→ TASK PROMPT
This exercise calls for the data below to be retyped exactly, minus any images.
Start of RECORDS PROVIDED
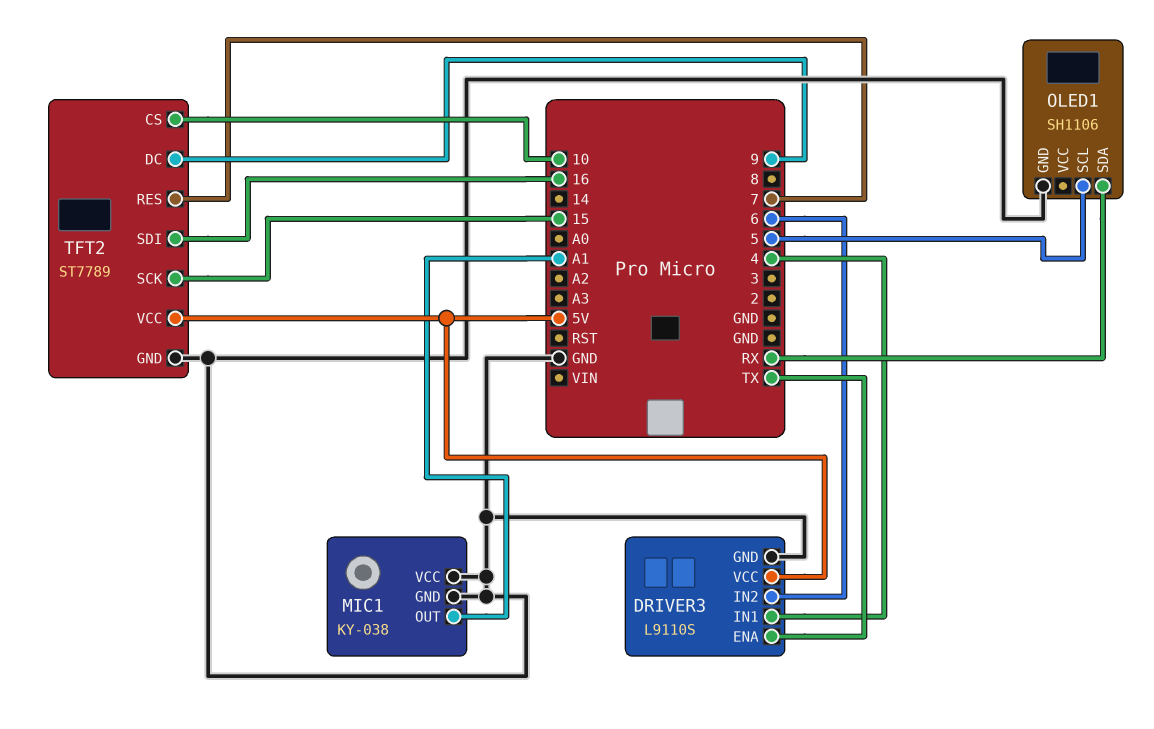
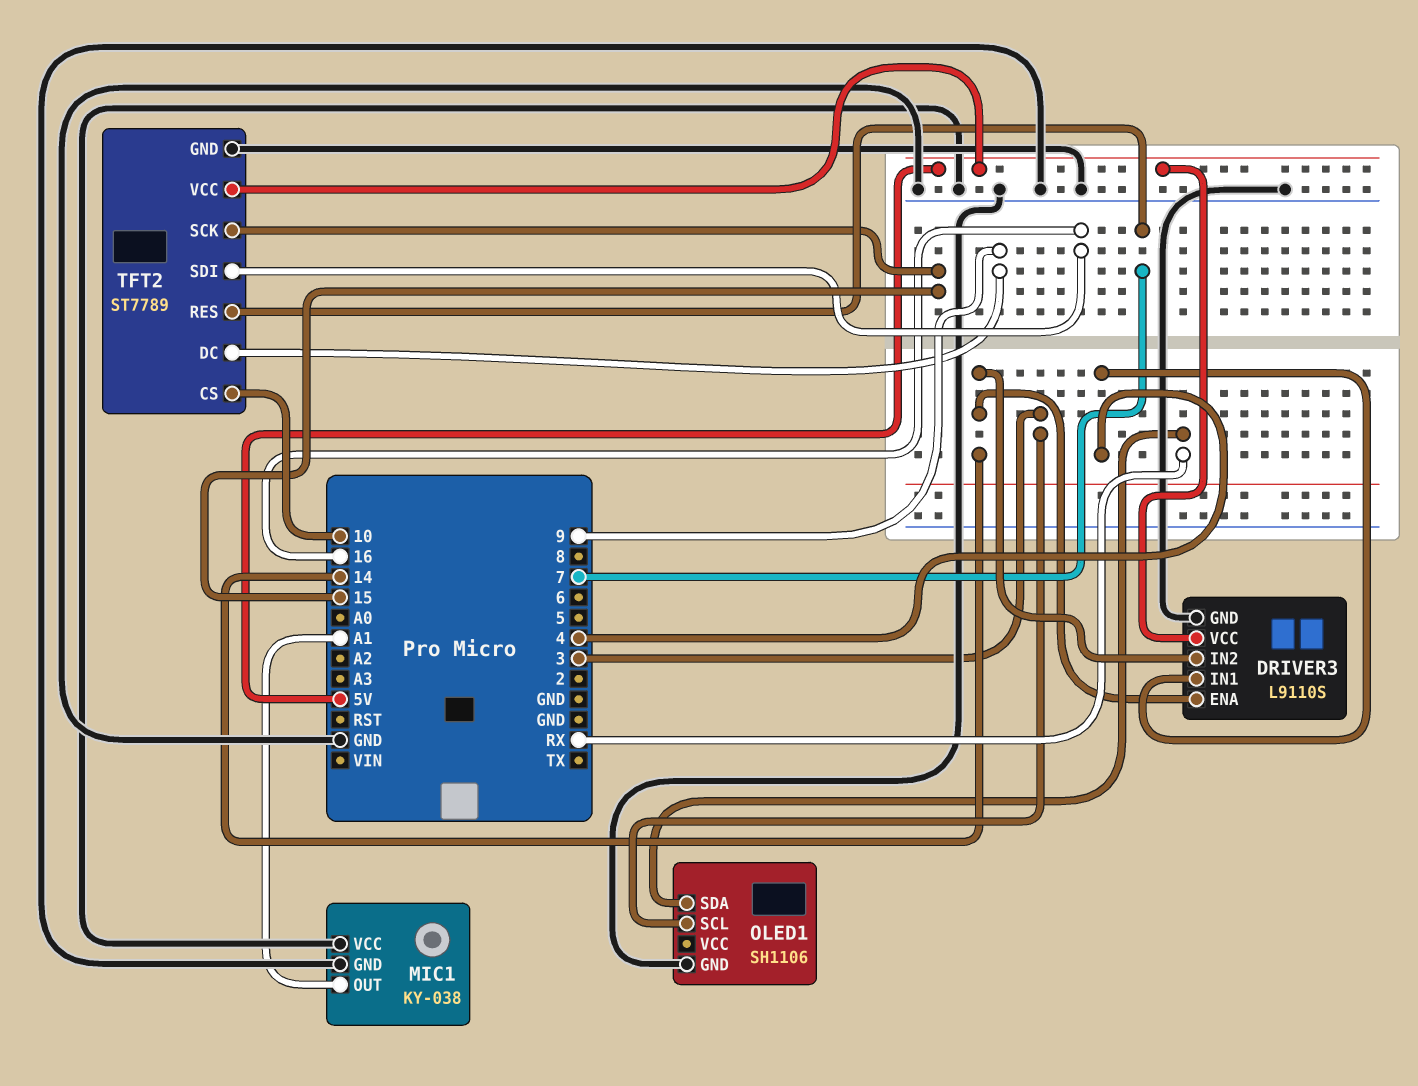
DRIVER3 pin ENA: TX -> 14
DRIVER3 pin IN2: 6 -> 14
OLED1 pin SCL: 5 -> 3

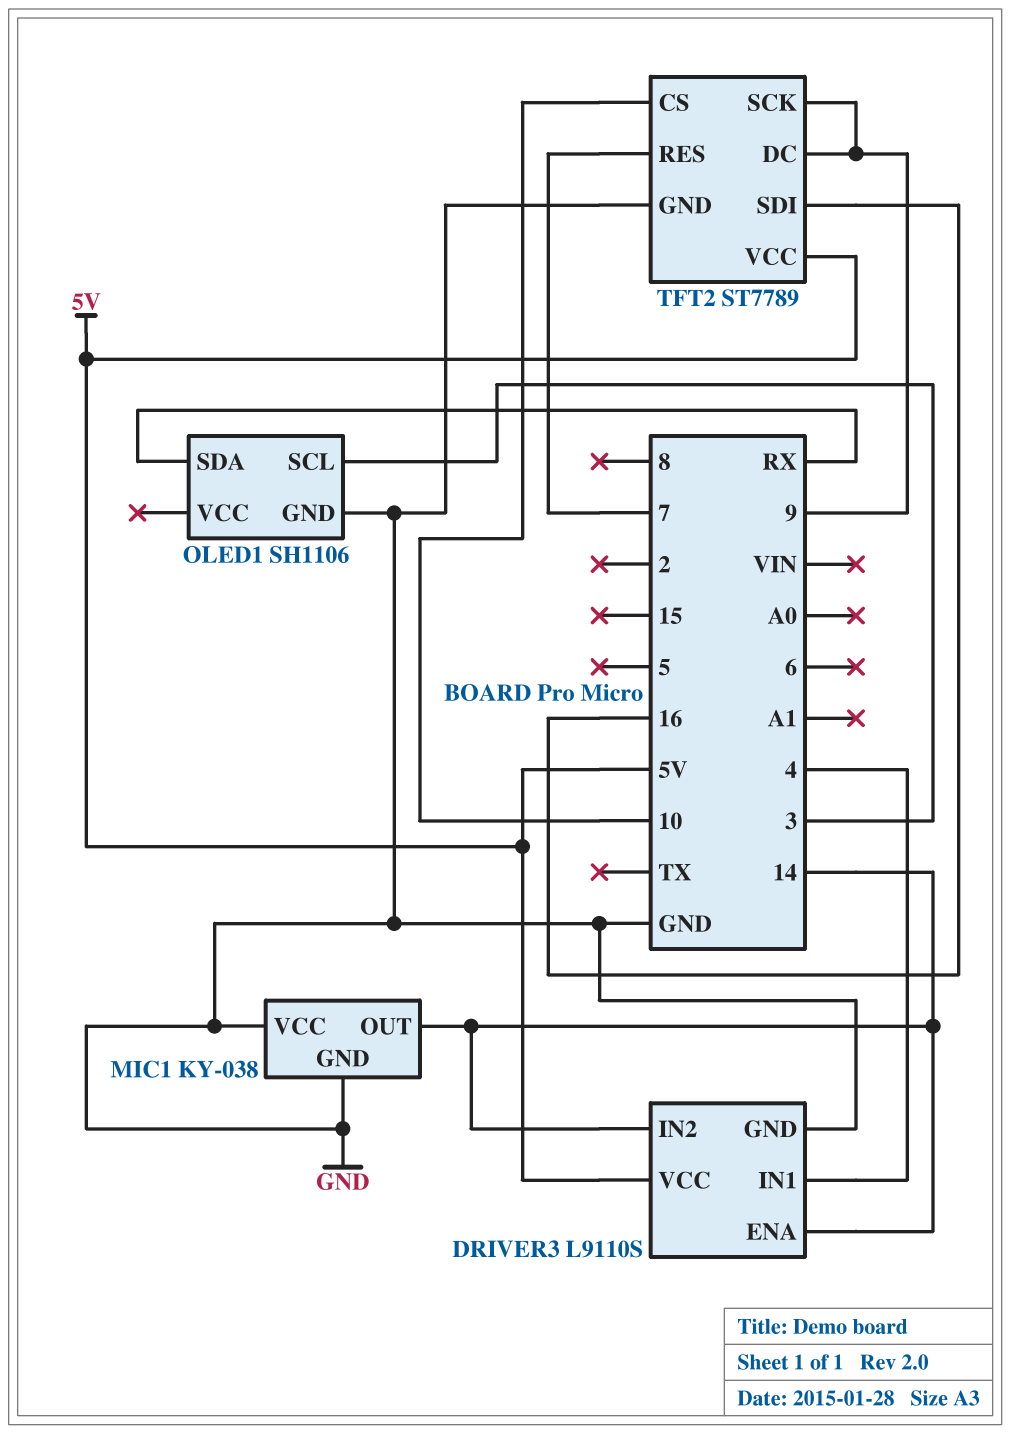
MIC1 pin OUT: A1 -> 14
TFT2 pin SCK: 15 -> 9

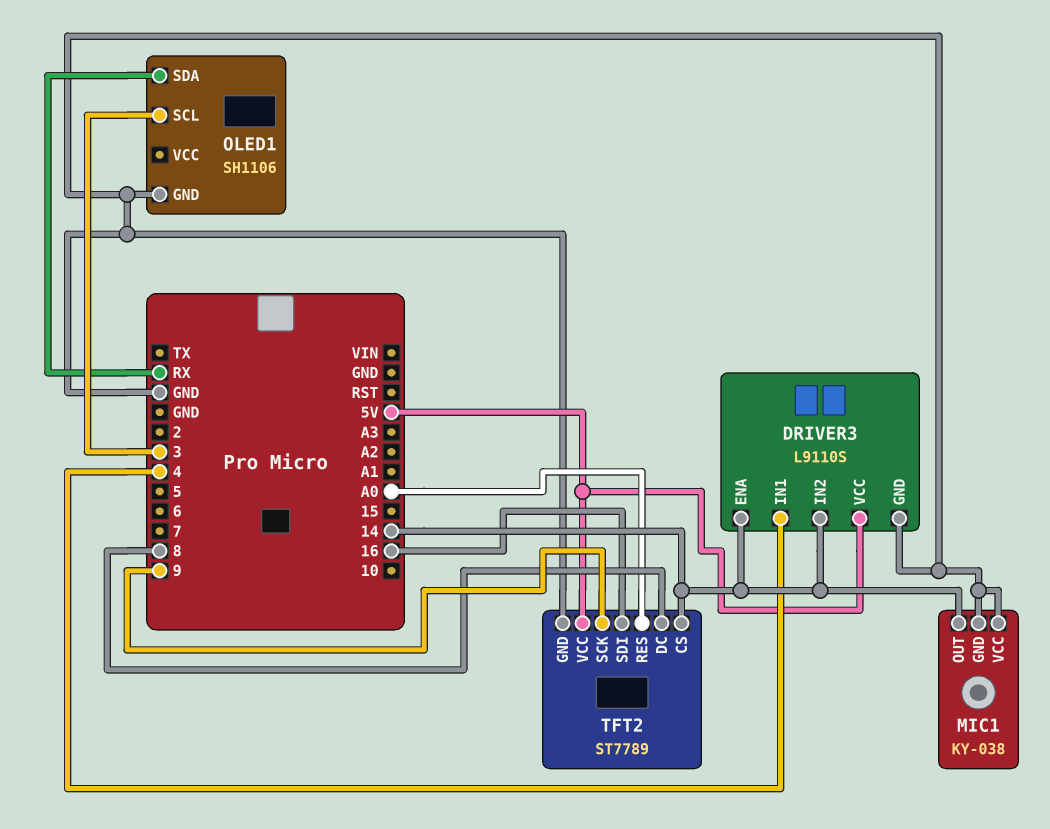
TFT2 pin CS: 10 -> 14
TFT2 pin DC: 9 -> 8
TFT2 pin RES: 7 -> A0

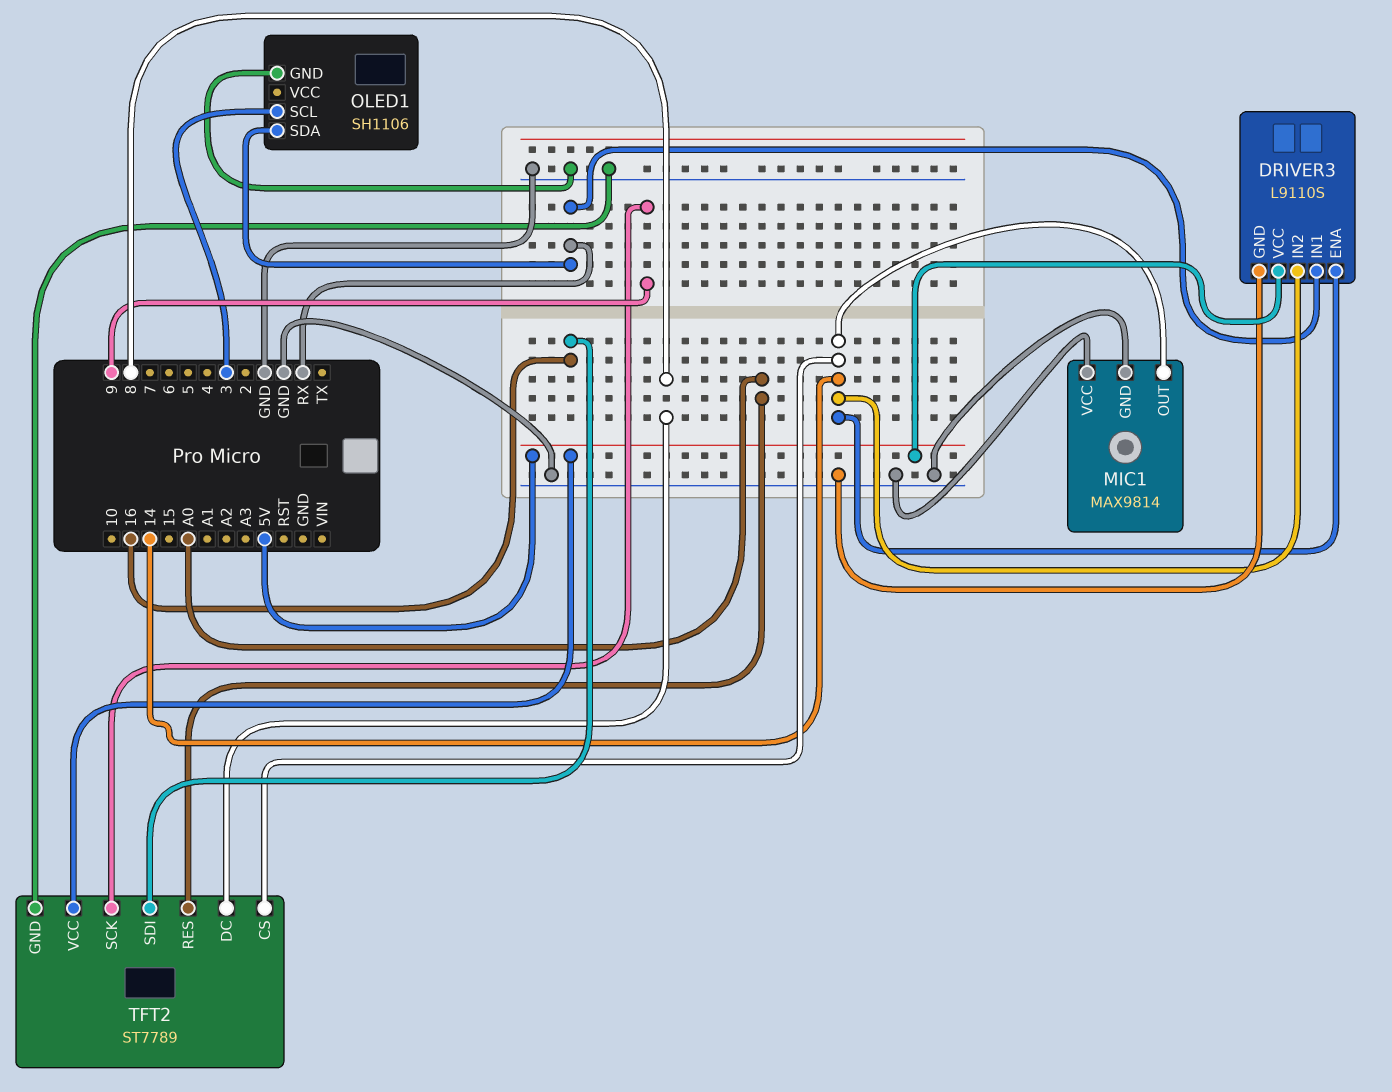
DRIVER3 pin IN1: 4 -> RX
MIC1: KY-038 -> MAX9814

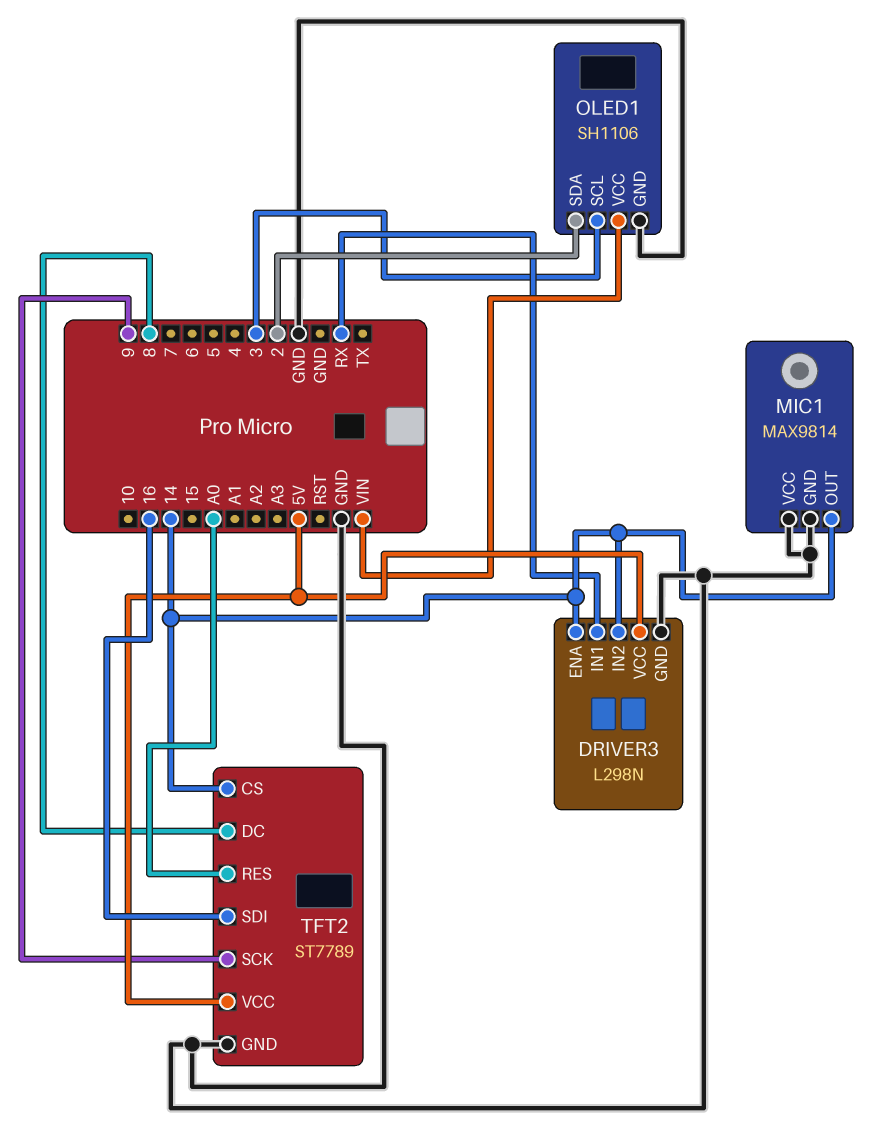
DRIVER3: L9110S -> L298N
OLED1 pin SDA: RX -> 2
OLED1 pin VCC: none -> VIN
End of RECORDS PROVIDED
→ WRITTEN SOLUTION
DRIVER3 pin ENA: TX -> 14
DRIVER3 pin IN2: 6 -> 14
OLED1 pin SCL: 5 -> 3

MIC1 pin OUT: A1 -> 14
TFT2 pin SCK: 15 -> 9

TFT2 pin CS: 10 -> 14
TFT2 pin DC: 9 -> 8
TFT2 pin RES: 7 -> A0

DRIVER3 pin IN1: 4 -> RX
MIC1: KY-038 -> MAX9814

DRIVER3: L9110S -> L298N
OLED1 pin SDA: RX -> 2
OLED1 pin VCC: none -> VIN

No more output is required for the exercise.